--- Records Enclosed Below ---

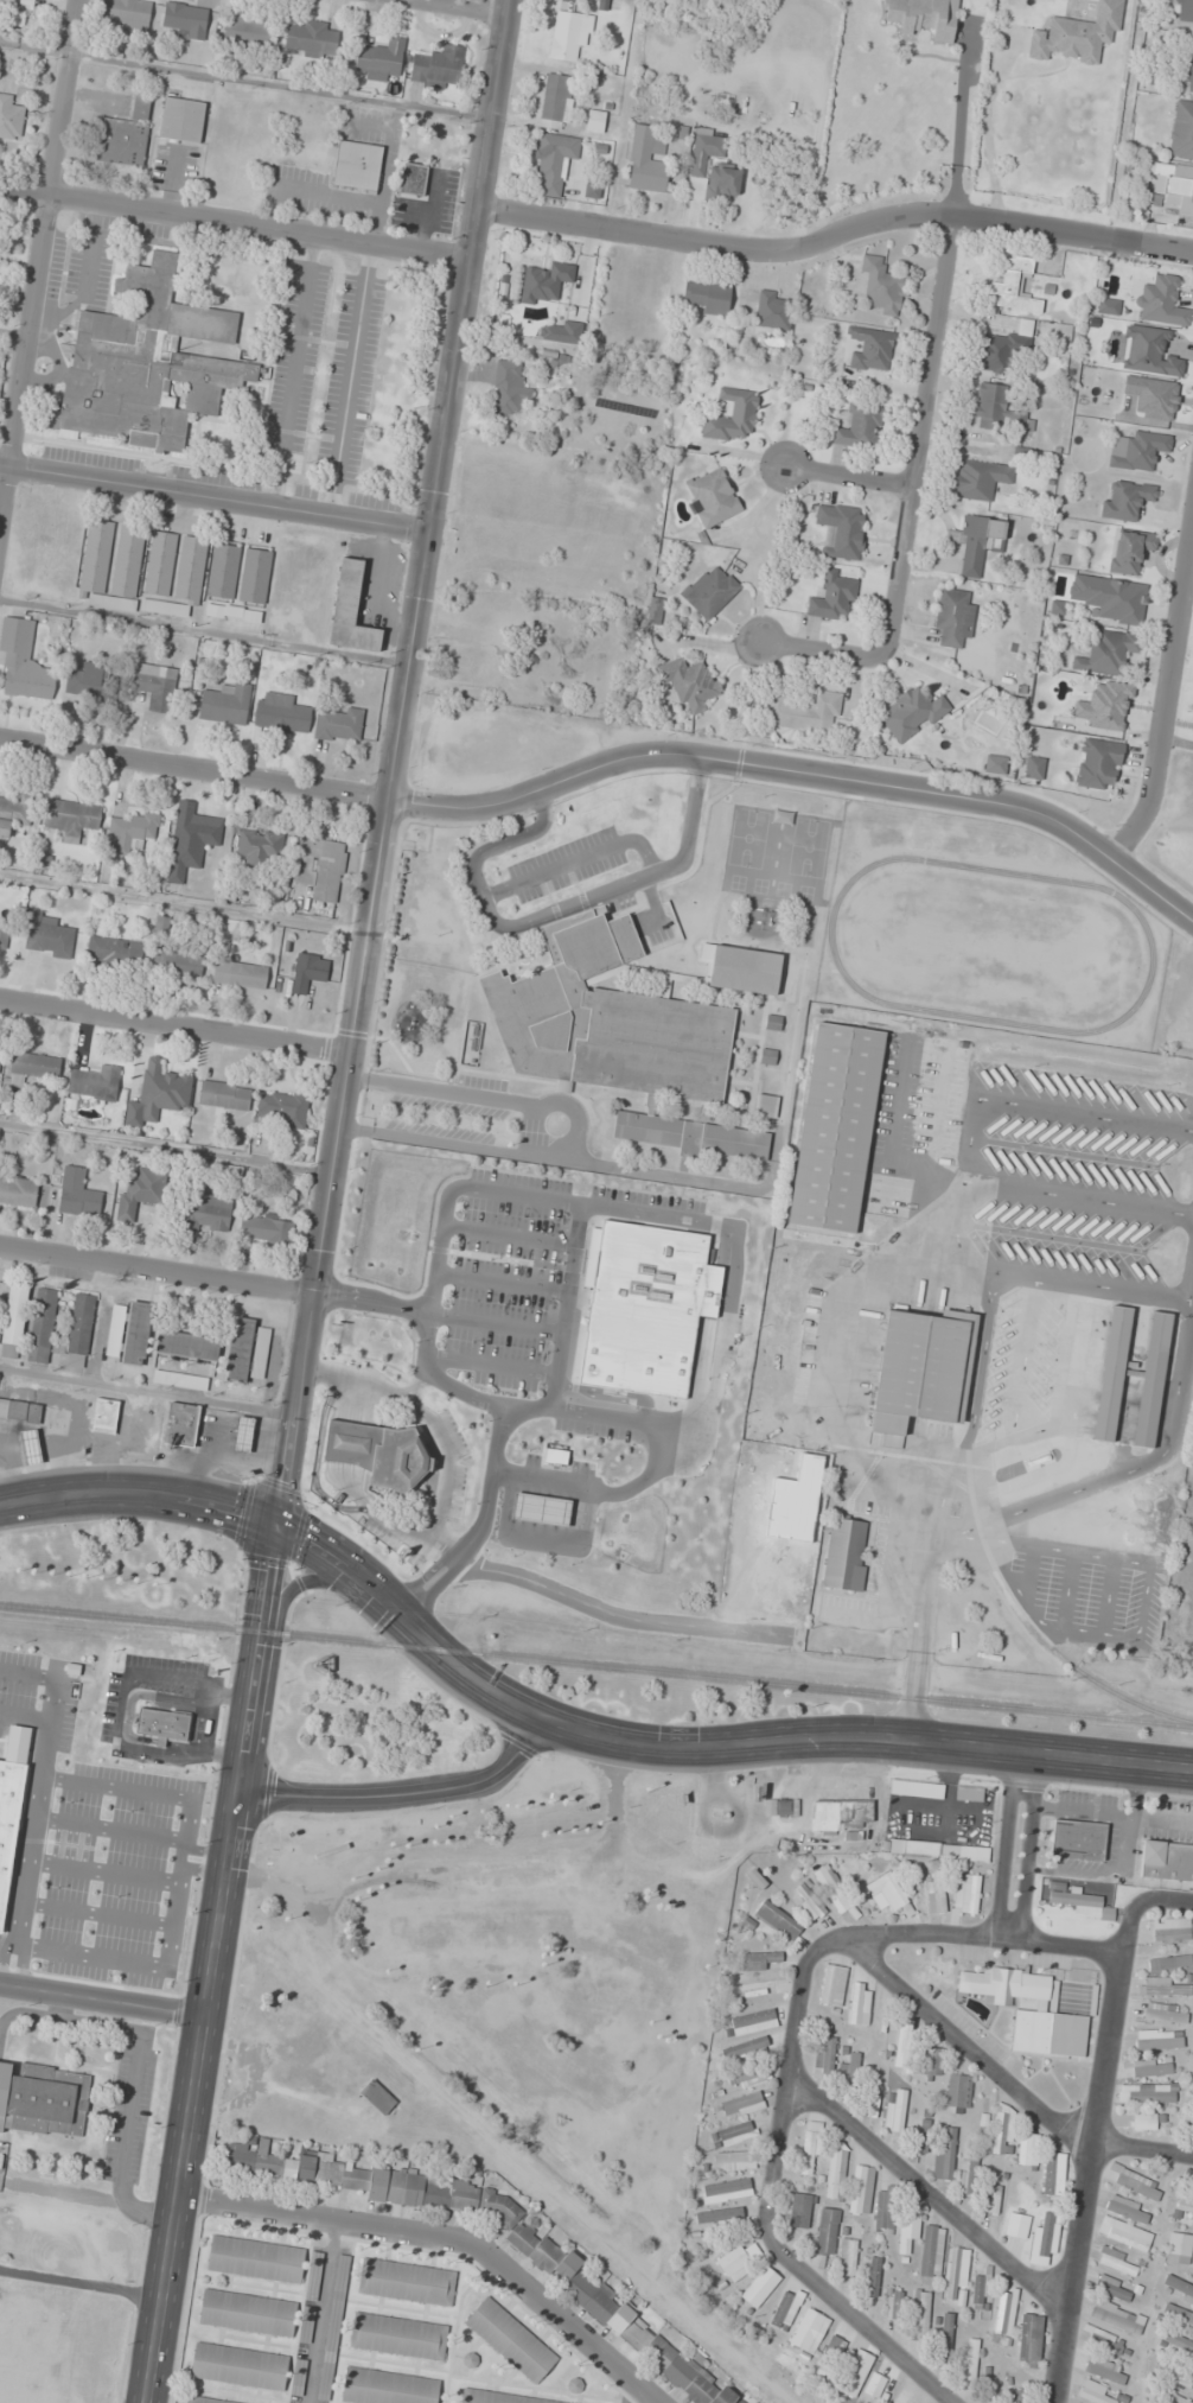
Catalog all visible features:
building: (42, 0)
road: (456, 8)
building: (1183, 10)
building: (125, 16)
building: (923, 17)
building: (184, 20)
building: (247, 29)
building: (569, 34)
building: (311, 39)
building: (1069, 39)
building: (381, 58)
building: (438, 66)
building: (1186, 70)
building: (556, 100)
building: (10, 117)
building: (182, 120)
building: (596, 121)
building: (1181, 131)
building: (125, 135)
building: (554, 161)
building: (646, 161)
building: (357, 165)
building: (710, 168)
building: (414, 178)
building: (1174, 190)
road: (238, 223)
road: (837, 242)
road: (41, 260)
building: (543, 283)
building: (882, 285)
building: (1015, 287)
building: (708, 296)
building: (1162, 301)
building: (773, 309)
building: (1003, 347)
building: (870, 348)
building: (146, 365)
building: (510, 388)
building: (990, 406)
building: (732, 416)
building: (1021, 424)
building: (859, 427)
building: (1137, 450)
building: (979, 478)
road: (852, 484)
building: (712, 497)
building: (1125, 500)
road: (217, 501)
road: (915, 502)
building: (842, 529)
building: (977, 541)
building: (1130, 550)
building: (95, 560)
building: (160, 563)
building: (191, 570)
building: (224, 570)
building: (254, 575)
building: (711, 591)
building: (835, 595)
building: (1110, 598)
building: (163, 607)
building: (655, 609)
building: (351, 610)
building: (953, 618)
building: (1108, 652)
building: (24, 662)
building: (92, 682)
building: (689, 682)
building: (156, 685)
building: (226, 704)
road: (1166, 707)
building: (913, 710)
building: (805, 712)
building: (281, 713)
building: (339, 725)
building: (1098, 762)
building: (995, 764)
road: (395, 765)
building: (1035, 767)
road: (194, 770)
road: (803, 775)
building: (15, 810)
building: (72, 818)
building: (133, 831)
building: (193, 838)
building: (259, 846)
building: (320, 867)
building: (251, 890)
building: (4, 931)
building: (47, 935)
building: (264, 943)
building: (114, 950)
building: (178, 963)
building: (742, 968)
building: (309, 972)
building: (240, 974)
road: (177, 1025)
building: (619, 1036)
building: (0, 1053)
building: (32, 1067)
building: (95, 1083)
building: (158, 1093)
building: (225, 1095)
building: (766, 1105)
building: (283, 1108)
building: (838, 1130)
building: (18, 1189)
building: (141, 1191)
building: (78, 1193)
building: (208, 1214)
building: (266, 1228)
road: (156, 1278)
building: (643, 1307)
building: (14, 1320)
building: (42, 1325)
building: (80, 1330)
building: (129, 1332)
building: (187, 1346)
building: (248, 1351)
building: (915, 1371)
building: (1111, 1373)
building: (180, 1379)
building: (1152, 1379)
road: (147, 1393)
building: (20, 1410)
building: (105, 1415)
building: (178, 1425)
building: (240, 1435)
building: (31, 1447)
building: (379, 1454)
building: (555, 1456)
road: (140, 1495)
building: (541, 1509)
traffic signals: (276, 1529)
building: (845, 1554)
road: (305, 1581)
railway: (596, 1663)
building: (163, 1724)
road: (703, 1745)
road: (405, 1793)
building: (969, 1793)
building: (785, 1807)
building: (839, 1815)
building: (10, 1824)
building: (1078, 1839)
road: (1001, 1845)
building: (921, 1848)
road: (1025, 1848)
building: (974, 1850)
building: (1167, 1859)
building: (829, 1881)
building: (887, 1890)
building: (935, 1892)
building: (966, 1894)
building: (1075, 1899)
building: (808, 1901)
road: (1138, 1901)
building: (777, 1920)
building: (1169, 1929)
road: (938, 1936)
road: (1070, 1946)
building: (759, 1960)
building: (1169, 1962)
road: (212, 1966)
building: (833, 1984)
building: (1162, 1987)
building: (755, 1988)
road: (102, 1999)
building: (860, 2004)
building: (1030, 2012)
building: (1165, 2013)
building: (753, 2022)
building: (1158, 2040)
building: (903, 2046)
building: (747, 2049)
building: (824, 2054)
building: (933, 2062)
building: (1151, 2067)
building: (848, 2069)
building: (747, 2078)
road: (1005, 2079)
building: (1146, 2093)
building: (957, 2094)
building: (377, 2098)
building: (43, 2100)
building: (742, 2105)
building: (895, 2110)
building: (1189, 2117)
building: (1146, 2121)
building: (1001, 2129)
building: (923, 2130)
building: (733, 2134)
building: (810, 2147)
building: (1027, 2149)
building: (944, 2153)
building: (249, 2158)
building: (734, 2160)
building: (836, 2171)
building: (968, 2174)
road: (1086, 2177)
building: (1053, 2179)
building: (1187, 2180)
building: (386, 2183)
building: (1138, 2184)
building: (726, 2190)
road: (766, 2190)
building: (861, 2190)
road: (925, 2192)
building: (993, 2200)
building: (1127, 2209)
building: (797, 2210)
building: (1186, 2211)
building: (720, 2215)
building: (884, 2215)
building: (909, 2228)
building: (826, 2231)
building: (1048, 2235)
building: (1129, 2236)
road: (445, 2237)
building: (1178, 2248)
building: (931, 2251)
building: (847, 2257)
building: (254, 2259)
building: (735, 2263)
building: (1118, 2265)
building: (955, 2274)
building: (313, 2275)
building: (873, 2277)
building: (404, 2281)
building: (760, 2286)
building: (1112, 2287)
building: (1178, 2287)
building: (980, 2289)
building: (607, 2306)
building: (786, 2308)
building: (893, 2309)
road: (319, 2312)
building: (1005, 2312)
building: (247, 2313)
building: (920, 2315)
building: (1116, 2316)
building: (306, 2325)
building: (333, 2327)
building: (808, 2331)
building: (945, 2334)
building: (397, 2336)
building: (1029, 2340)
building: (508, 2341)
building: (1104, 2341)
building: (1178, 2346)
building: (831, 2353)
building: (969, 2363)
building: (238, 2366)
building: (1105, 2370)
building: (855, 2373)
building: (298, 2377)
building: (1180, 2378)
building: (875, 2385)
building: (384, 2388)
building: (1094, 2393)
building: (495, 2397)
road: (646, 2399)
building: (1175, 2399)
building: (202, 2400)
building: (899, 2400)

--- End of Enclosed Records ---

# Directive:
Give the records a second time exactly, keeping the images out.

# Exercise answer:
Catalog all visible features:
building: (42, 0)
road: (456, 8)
building: (1183, 10)
building: (125, 16)
building: (923, 17)
building: (184, 20)
building: (247, 29)
building: (569, 34)
building: (311, 39)
building: (1069, 39)
building: (381, 58)
building: (438, 66)
building: (1186, 70)
building: (556, 100)
building: (10, 117)
building: (182, 120)
building: (596, 121)
building: (1181, 131)
building: (125, 135)
building: (554, 161)
building: (646, 161)
building: (357, 165)
building: (710, 168)
building: (414, 178)
building: (1174, 190)
road: (238, 223)
road: (837, 242)
road: (41, 260)
building: (543, 283)
building: (882, 285)
building: (1015, 287)
building: (708, 296)
building: (1162, 301)
building: (773, 309)
building: (1003, 347)
building: (870, 348)
building: (146, 365)
building: (510, 388)
building: (990, 406)
building: (732, 416)
building: (1021, 424)
building: (859, 427)
building: (1137, 450)
building: (979, 478)
road: (852, 484)
building: (712, 497)
building: (1125, 500)
road: (217, 501)
road: (915, 502)
building: (842, 529)
building: (977, 541)
building: (1130, 550)
building: (95, 560)
building: (160, 563)
building: (191, 570)
building: (224, 570)
building: (254, 575)
building: (711, 591)
building: (835, 595)
building: (1110, 598)
building: (163, 607)
building: (655, 609)
building: (351, 610)
building: (953, 618)
building: (1108, 652)
building: (24, 662)
building: (92, 682)
building: (689, 682)
building: (156, 685)
building: (226, 704)
road: (1166, 707)
building: (913, 710)
building: (805, 712)
building: (281, 713)
building: (339, 725)
building: (1098, 762)
building: (995, 764)
road: (395, 765)
building: (1035, 767)
road: (194, 770)
road: (803, 775)
building: (15, 810)
building: (72, 818)
building: (133, 831)
building: (193, 838)
building: (259, 846)
building: (320, 867)
building: (251, 890)
building: (4, 931)
building: (47, 935)
building: (264, 943)
building: (114, 950)
building: (178, 963)
building: (742, 968)
building: (309, 972)
building: (240, 974)
road: (177, 1025)
building: (619, 1036)
building: (0, 1053)
building: (32, 1067)
building: (95, 1083)
building: (158, 1093)
building: (225, 1095)
building: (766, 1105)
building: (283, 1108)
building: (838, 1130)
building: (18, 1189)
building: (141, 1191)
building: (78, 1193)
building: (208, 1214)
building: (266, 1228)
road: (156, 1278)
building: (643, 1307)
building: (14, 1320)
building: (42, 1325)
building: (80, 1330)
building: (129, 1332)
building: (187, 1346)
building: (248, 1351)
building: (915, 1371)
building: (1111, 1373)
building: (180, 1379)
building: (1152, 1379)
road: (147, 1393)
building: (20, 1410)
building: (105, 1415)
building: (178, 1425)
building: (240, 1435)
building: (31, 1447)
building: (379, 1454)
building: (555, 1456)
road: (140, 1495)
building: (541, 1509)
traffic signals: (276, 1529)
building: (845, 1554)
road: (305, 1581)
railway: (596, 1663)
building: (163, 1724)
road: (703, 1745)
road: (405, 1793)
building: (969, 1793)
building: (785, 1807)
building: (839, 1815)
building: (10, 1824)
building: (1078, 1839)
road: (1001, 1845)
building: (921, 1848)
road: (1025, 1848)
building: (974, 1850)
building: (1167, 1859)
building: (829, 1881)
building: (887, 1890)
building: (935, 1892)
building: (966, 1894)
building: (1075, 1899)
building: (808, 1901)
road: (1138, 1901)
building: (777, 1920)
building: (1169, 1929)
road: (938, 1936)
road: (1070, 1946)
building: (759, 1960)
building: (1169, 1962)
road: (212, 1966)
building: (833, 1984)
building: (1162, 1987)
building: (755, 1988)
road: (102, 1999)
building: (860, 2004)
building: (1030, 2012)
building: (1165, 2013)
building: (753, 2022)
building: (1158, 2040)
building: (903, 2046)
building: (747, 2049)
building: (824, 2054)
building: (933, 2062)
building: (1151, 2067)
building: (848, 2069)
building: (747, 2078)
road: (1005, 2079)
building: (1146, 2093)
building: (957, 2094)
building: (377, 2098)
building: (43, 2100)
building: (742, 2105)
building: (895, 2110)
building: (1189, 2117)
building: (1146, 2121)
building: (1001, 2129)
building: (923, 2130)
building: (733, 2134)
building: (810, 2147)
building: (1027, 2149)
building: (944, 2153)
building: (249, 2158)
building: (734, 2160)
building: (836, 2171)
building: (968, 2174)
road: (1086, 2177)
building: (1053, 2179)
building: (1187, 2180)
building: (386, 2183)
building: (1138, 2184)
building: (726, 2190)
road: (766, 2190)
building: (861, 2190)
road: (925, 2192)
building: (993, 2200)
building: (1127, 2209)
building: (797, 2210)
building: (1186, 2211)
building: (720, 2215)
building: (884, 2215)
building: (909, 2228)
building: (826, 2231)
building: (1048, 2235)
building: (1129, 2236)
road: (445, 2237)
building: (1178, 2248)
building: (931, 2251)
building: (847, 2257)
building: (254, 2259)
building: (735, 2263)
building: (1118, 2265)
building: (955, 2274)
building: (313, 2275)
building: (873, 2277)
building: (404, 2281)
building: (760, 2286)
building: (1112, 2287)
building: (1178, 2287)
building: (980, 2289)
building: (607, 2306)
building: (786, 2308)
building: (893, 2309)
road: (319, 2312)
building: (1005, 2312)
building: (247, 2313)
building: (920, 2315)
building: (1116, 2316)
building: (306, 2325)
building: (333, 2327)
building: (808, 2331)
building: (945, 2334)
building: (397, 2336)
building: (1029, 2340)
building: (508, 2341)
building: (1104, 2341)
building: (1178, 2346)
building: (831, 2353)
building: (969, 2363)
building: (238, 2366)
building: (1105, 2370)
building: (855, 2373)
building: (298, 2377)
building: (1180, 2378)
building: (875, 2385)
building: (384, 2388)
building: (1094, 2393)
building: (495, 2397)
road: (646, 2399)
building: (1175, 2399)
building: (202, 2400)
building: (899, 2400)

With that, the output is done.